- Opening Delimiter -

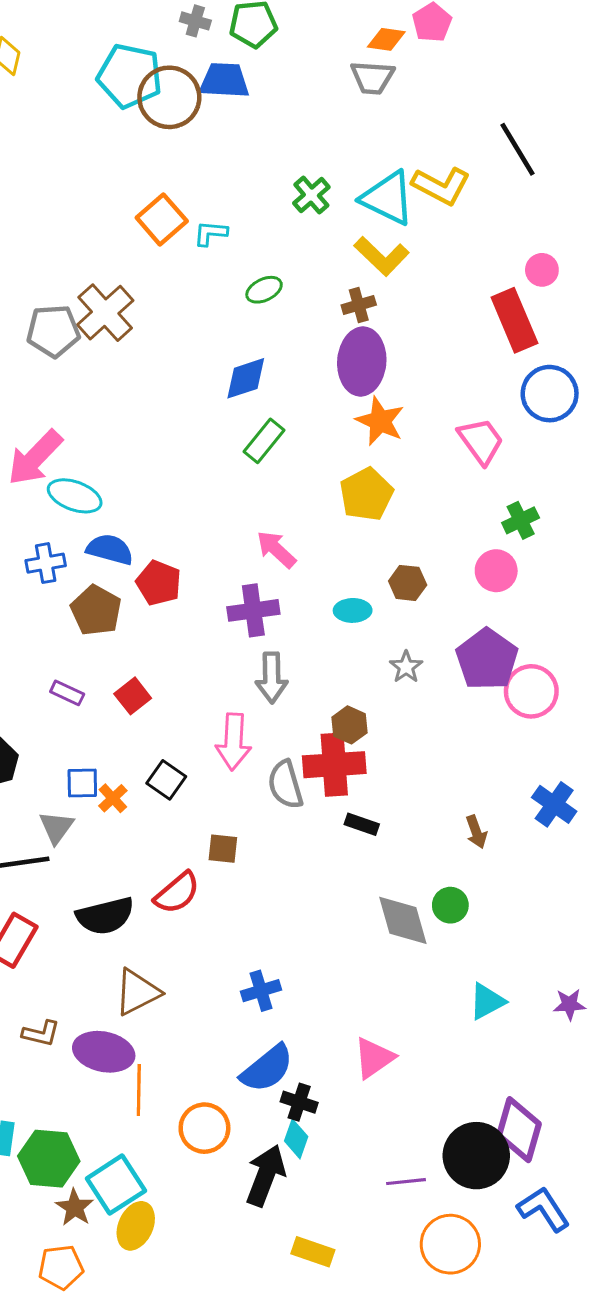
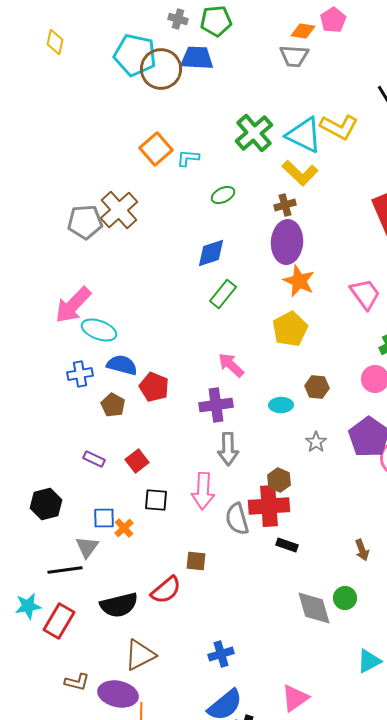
green cross: (311, 195) -> (254, 133), size x1.5
brown pentagon: (96, 610) -> (113, 405), size x0.7
black square: (166, 780) -> (156, 500), moved, turned -30

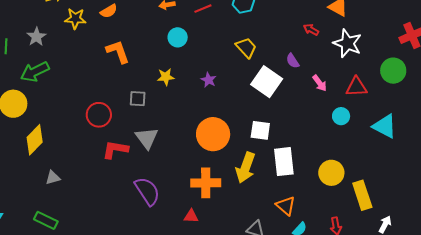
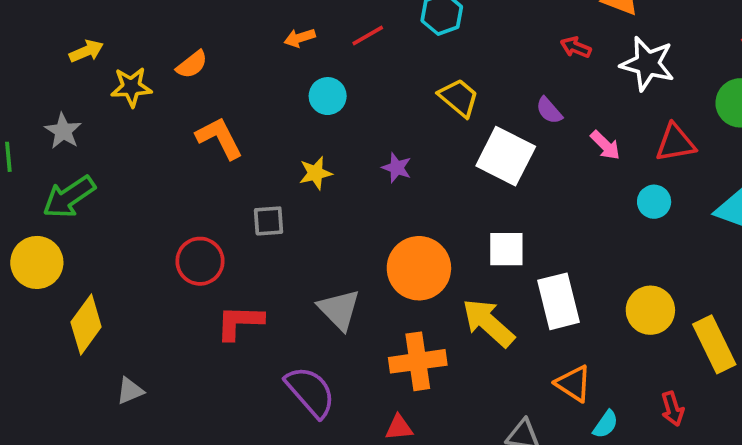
gray triangle: (147, 138) -> (339, 310), moved
yellow arrow: (246, 168) -> (488, 323), turned 120

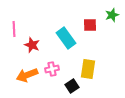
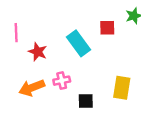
yellow rectangle: (88, 69) -> (122, 88), moved
black square: (72, 86) -> (86, 101), turned 32

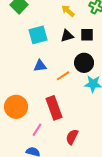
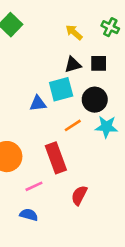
cyan square: (38, 35) -> (61, 89), moved
orange line: (63, 76) -> (73, 125), moved
pink line: (37, 130) -> (34, 186), turned 32

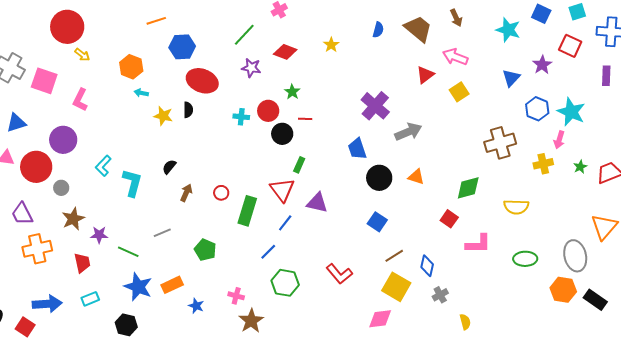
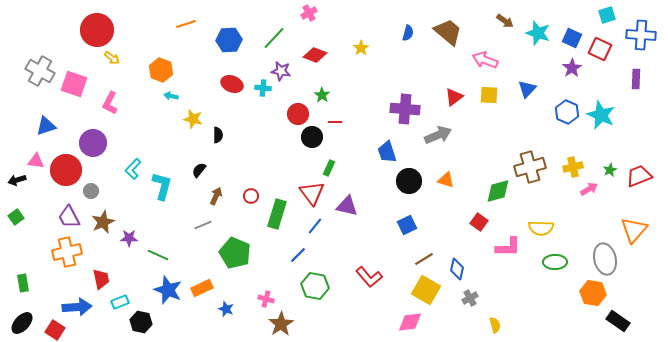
blue square: (541, 14) -> (572, 38), moved
brown arrow: (456, 18) -> (505, 21), moved, turned -30
blue hexagon: (182, 47) -> (229, 40), moved
red triangle: (425, 75) -> (454, 97), moved
blue triangle: (511, 78) -> (527, 89), moved
red ellipse: (202, 81) -> (232, 84), size x0.7
yellow square: (459, 92) -> (489, 95), turned 36
purple cross: (375, 106) -> (405, 109), turned -36
black semicircle: (188, 110) -> (218, 135), moved
cyan cross: (241, 117) -> (263, 88), moved
pink arrow: (559, 140) -> (589, 189), moved, turned -138
brown cross: (500, 143) -> (530, 167), moved
yellow semicircle: (516, 207) -> (541, 228), moved
purple trapezoid: (22, 214) -> (69, 217), moved
blue square: (377, 222) -> (407, 225), turned 30
gray line: (162, 233) -> (203, 225), moved
green pentagon: (205, 250) -> (235, 253), size x1.4
red trapezoid: (82, 263) -> (101, 279), moved
black rectangle: (595, 300) -> (618, 321), moved
black hexagon: (126, 325) -> (141, 322), moved

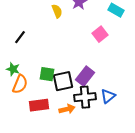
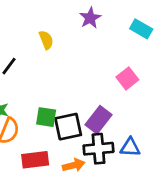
yellow semicircle: (57, 11) -> (46, 40), moved
pink square: (100, 34) -> (127, 78), moved
blue triangle: (108, 96) -> (130, 147), turned 42

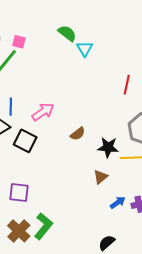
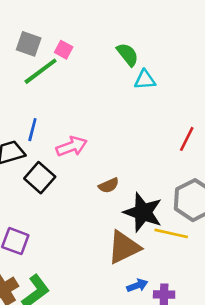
cyan triangle: (85, 49) -> (145, 80), turned 42
black star: (108, 147) -> (143, 212), size x1.4
brown triangle: (101, 177) -> (124, 247), size x1.8

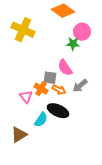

- Closing Delimiter -

◆ **Action item**
Produce a verbatim transcription of every line in the listing, images omitted.

◆ **Output for this exercise**
green cross: (311, 195) -> (254, 133), size x1.5
brown pentagon: (96, 610) -> (113, 405), size x0.7
black square: (166, 780) -> (156, 500), moved, turned -30

gray triangle: (147, 138) -> (339, 310), moved
yellow arrow: (246, 168) -> (488, 323), turned 120

yellow rectangle: (88, 69) -> (122, 88), moved
black square: (72, 86) -> (86, 101), turned 32

cyan square: (38, 35) -> (61, 89), moved
orange line: (63, 76) -> (73, 125), moved
pink line: (37, 130) -> (34, 186), turned 32

blue square: (541, 14) -> (572, 38), moved
brown arrow: (456, 18) -> (505, 21), moved, turned -30
blue hexagon: (182, 47) -> (229, 40), moved
red triangle: (425, 75) -> (454, 97), moved
blue triangle: (511, 78) -> (527, 89), moved
red ellipse: (202, 81) -> (232, 84), size x0.7
yellow square: (459, 92) -> (489, 95), turned 36
purple cross: (375, 106) -> (405, 109), turned -36
black semicircle: (188, 110) -> (218, 135), moved
cyan cross: (241, 117) -> (263, 88), moved
pink arrow: (559, 140) -> (589, 189), moved, turned -138
brown cross: (500, 143) -> (530, 167), moved
yellow semicircle: (516, 207) -> (541, 228), moved
purple trapezoid: (22, 214) -> (69, 217), moved
blue square: (377, 222) -> (407, 225), turned 30
gray line: (162, 233) -> (203, 225), moved
green pentagon: (205, 250) -> (235, 253), size x1.4
red trapezoid: (82, 263) -> (101, 279), moved
black rectangle: (595, 300) -> (618, 321), moved
black hexagon: (126, 325) -> (141, 322), moved

yellow semicircle: (57, 11) -> (46, 40), moved
pink square: (100, 34) -> (127, 78), moved
blue triangle: (108, 96) -> (130, 147), turned 42

cyan triangle: (85, 49) -> (145, 80), turned 42
black star: (108, 147) -> (143, 212), size x1.4
brown triangle: (101, 177) -> (124, 247), size x1.8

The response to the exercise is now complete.